■ What you will do ■
Leave out the images and set down the records below exactly.

### Entries shown ###

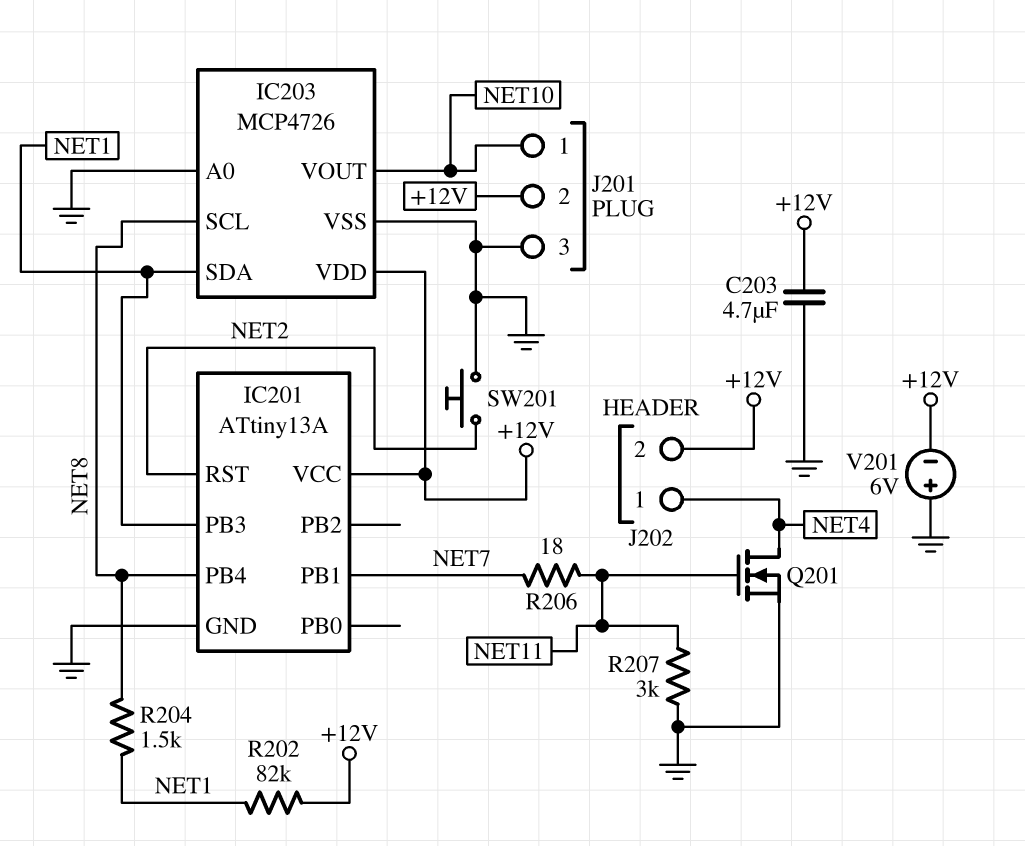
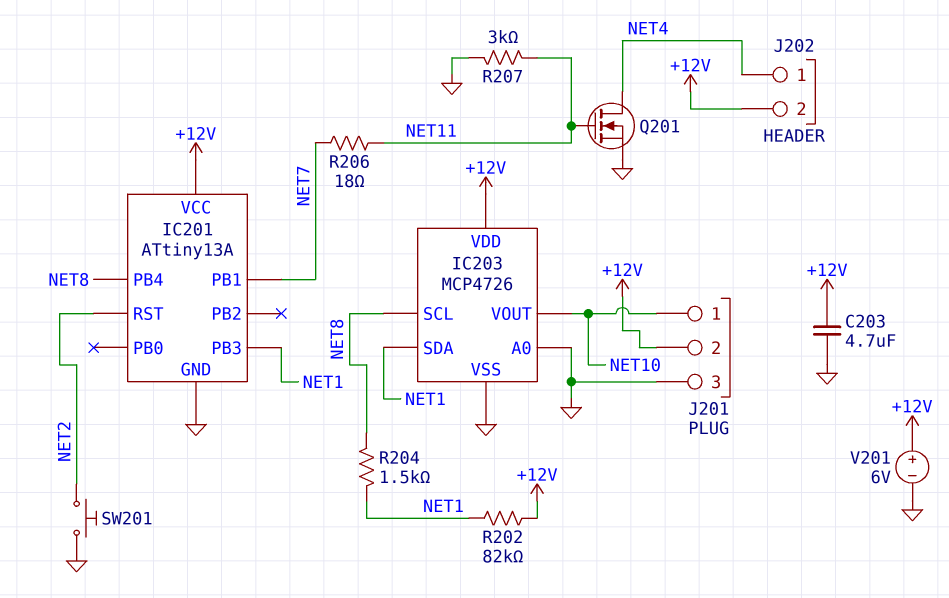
V201: 6V (plus GND, minus +12V) -> 6V (plus +12V, minus GND)

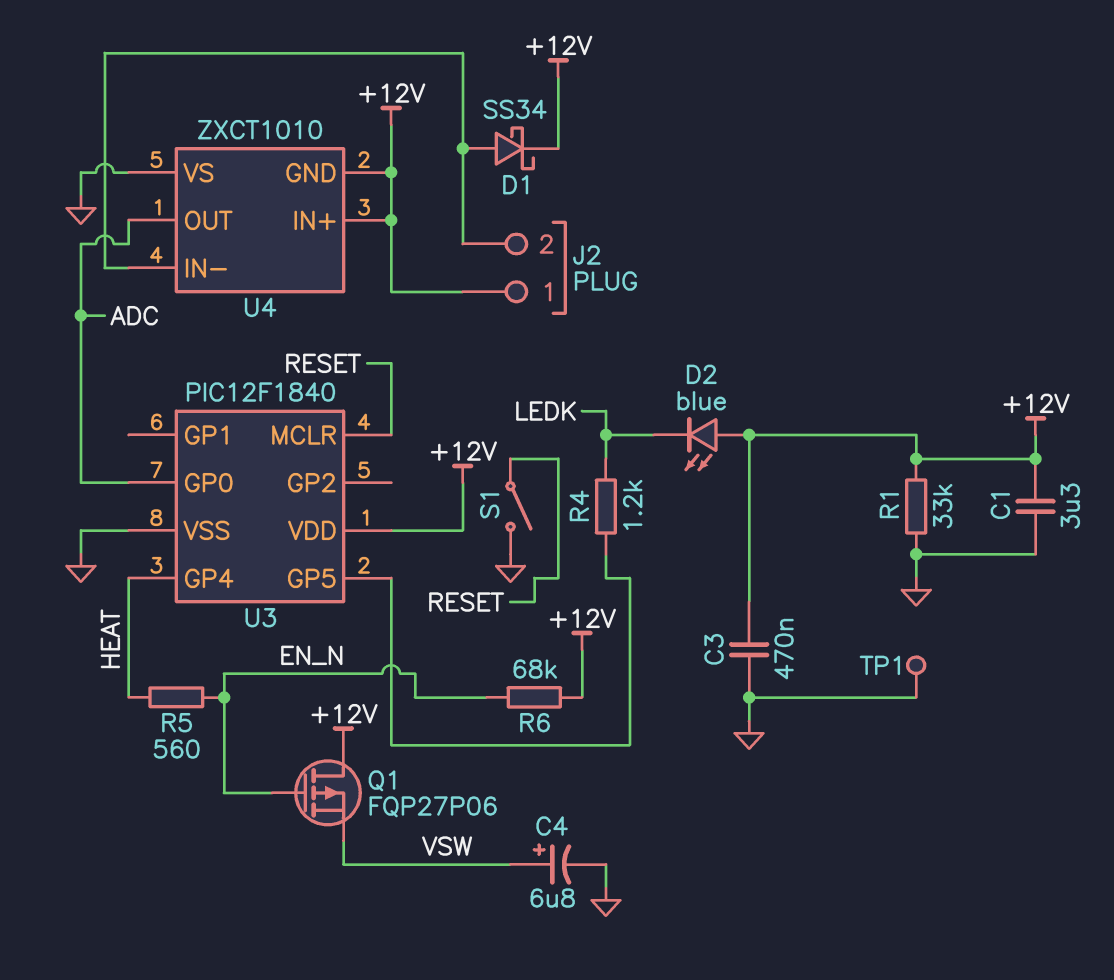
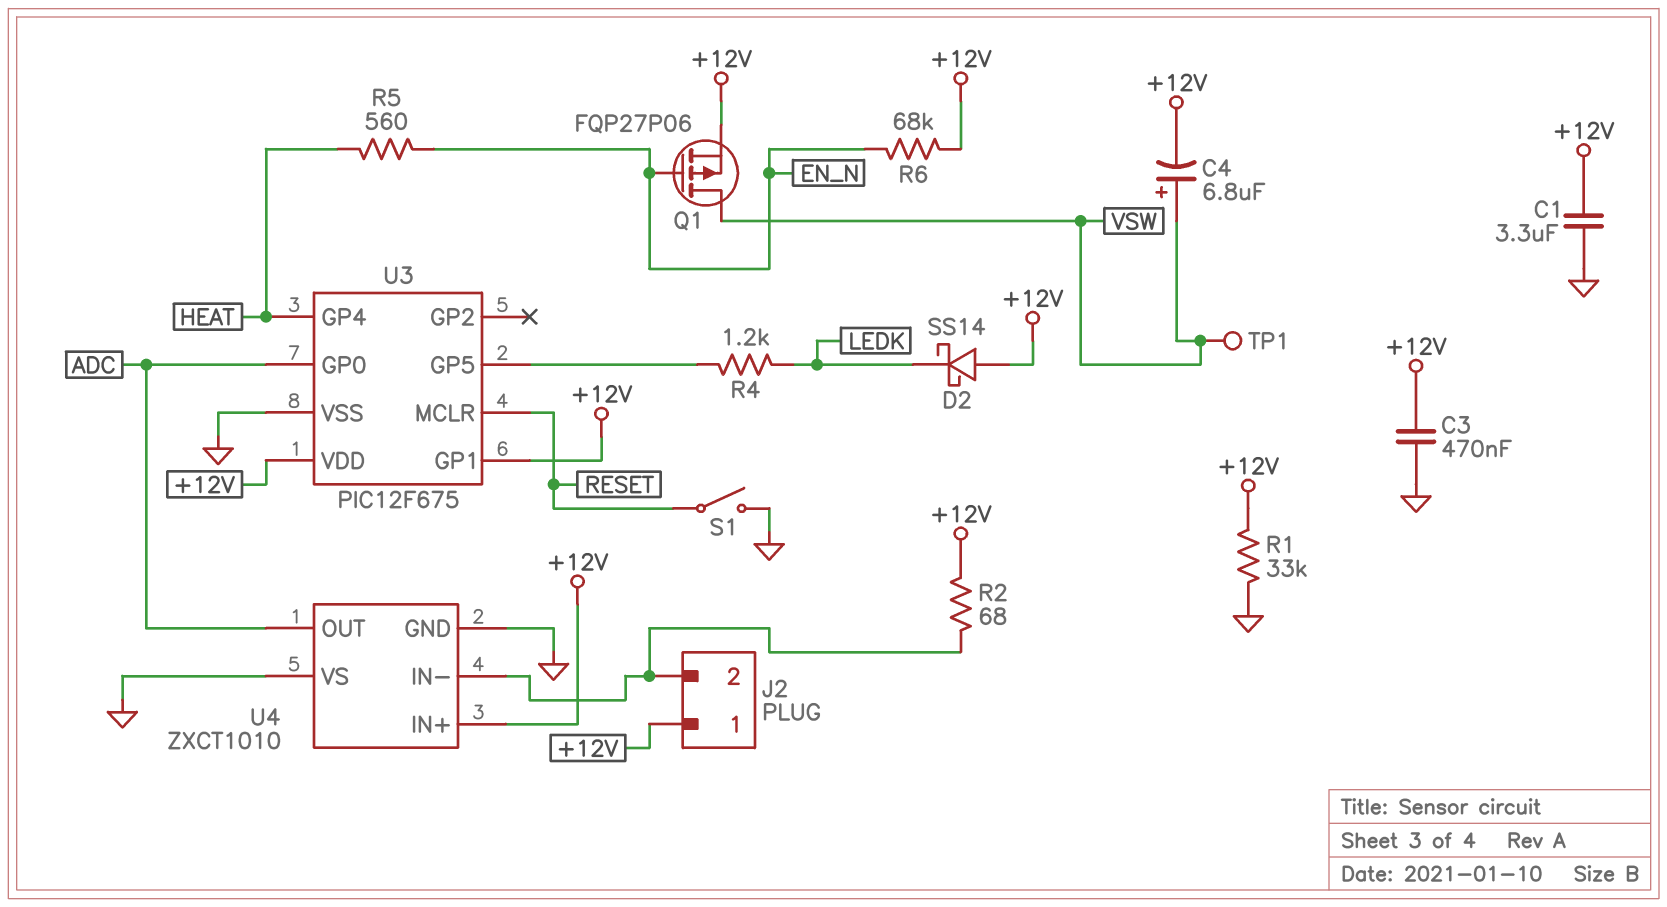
C4: 6.8uF (plus VSW, minus GND) -> 6.8uF (plus VSW, minus +12V)
D1: schottky SS34 (A J2/2, K +12V) -> none
D2: LED blue (A +12V, K LEDK) -> schottky SS14 (A +12V, K LEDK)
Q1: PMOS FQP27P06 (G EN_N, D +12V, S VSW) -> PMOS FQP27P06 (G EN_N, D VSW, S +12V)
R2: none -> 68 (+12V, J2/2)
TP1: test point (GND) -> test point (VSW)
U3: PIC12F1840 -> PIC12F675
U3 pin GP1: none -> +12V
U4 pin GND: +12V -> GND

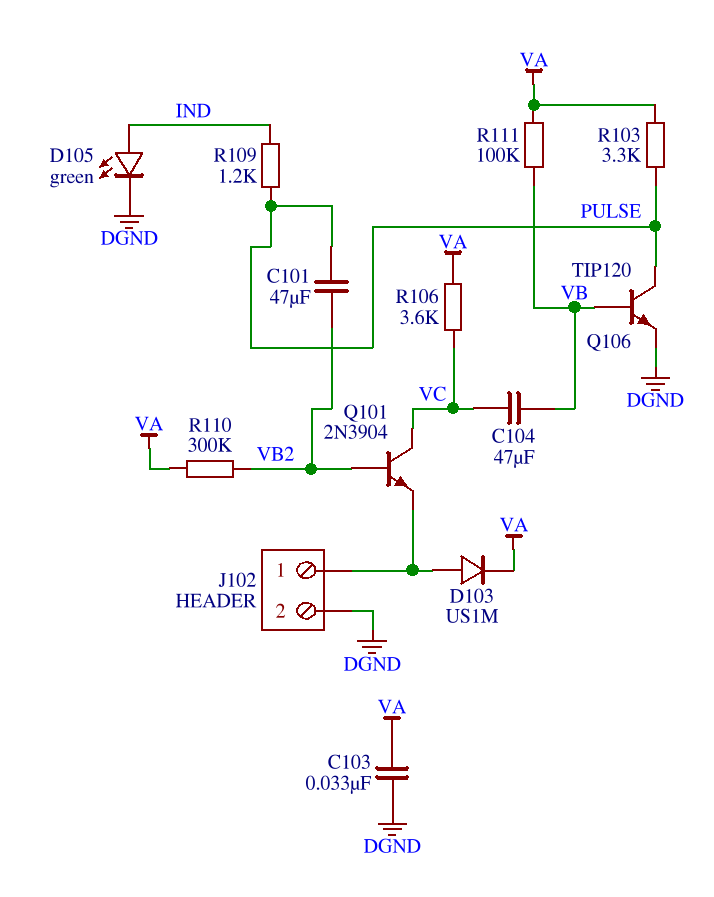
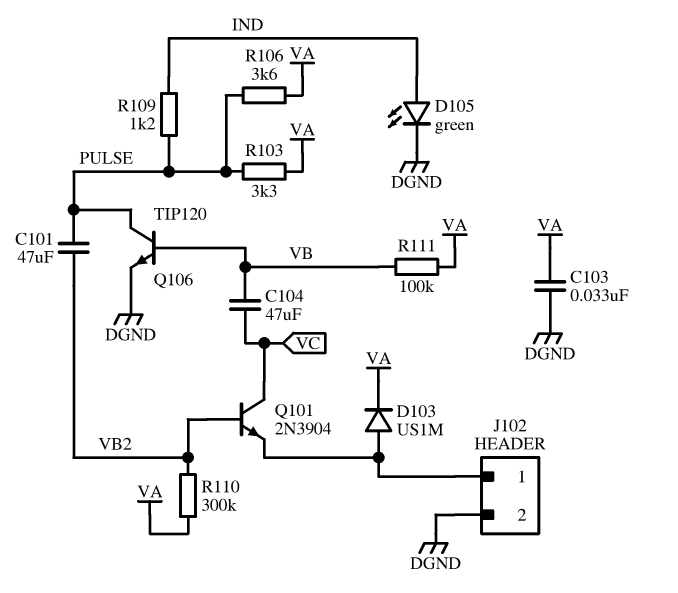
R106: 3.6k (VA, VC) -> 3.6k (PULSE, VA)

###

■ Solution ■
V201: 6V (plus GND, minus +12V) -> 6V (plus +12V, minus GND)

C4: 6.8uF (plus VSW, minus GND) -> 6.8uF (plus VSW, minus +12V)
D1: schottky SS34 (A J2/2, K +12V) -> none
D2: LED blue (A +12V, K LEDK) -> schottky SS14 (A +12V, K LEDK)
Q1: PMOS FQP27P06 (G EN_N, D +12V, S VSW) -> PMOS FQP27P06 (G EN_N, D VSW, S +12V)
R2: none -> 68 (+12V, J2/2)
TP1: test point (GND) -> test point (VSW)
U3: PIC12F1840 -> PIC12F675
U3 pin GP1: none -> +12V
U4 pin GND: +12V -> GND

R106: 3.6k (VA, VC) -> 3.6k (PULSE, VA)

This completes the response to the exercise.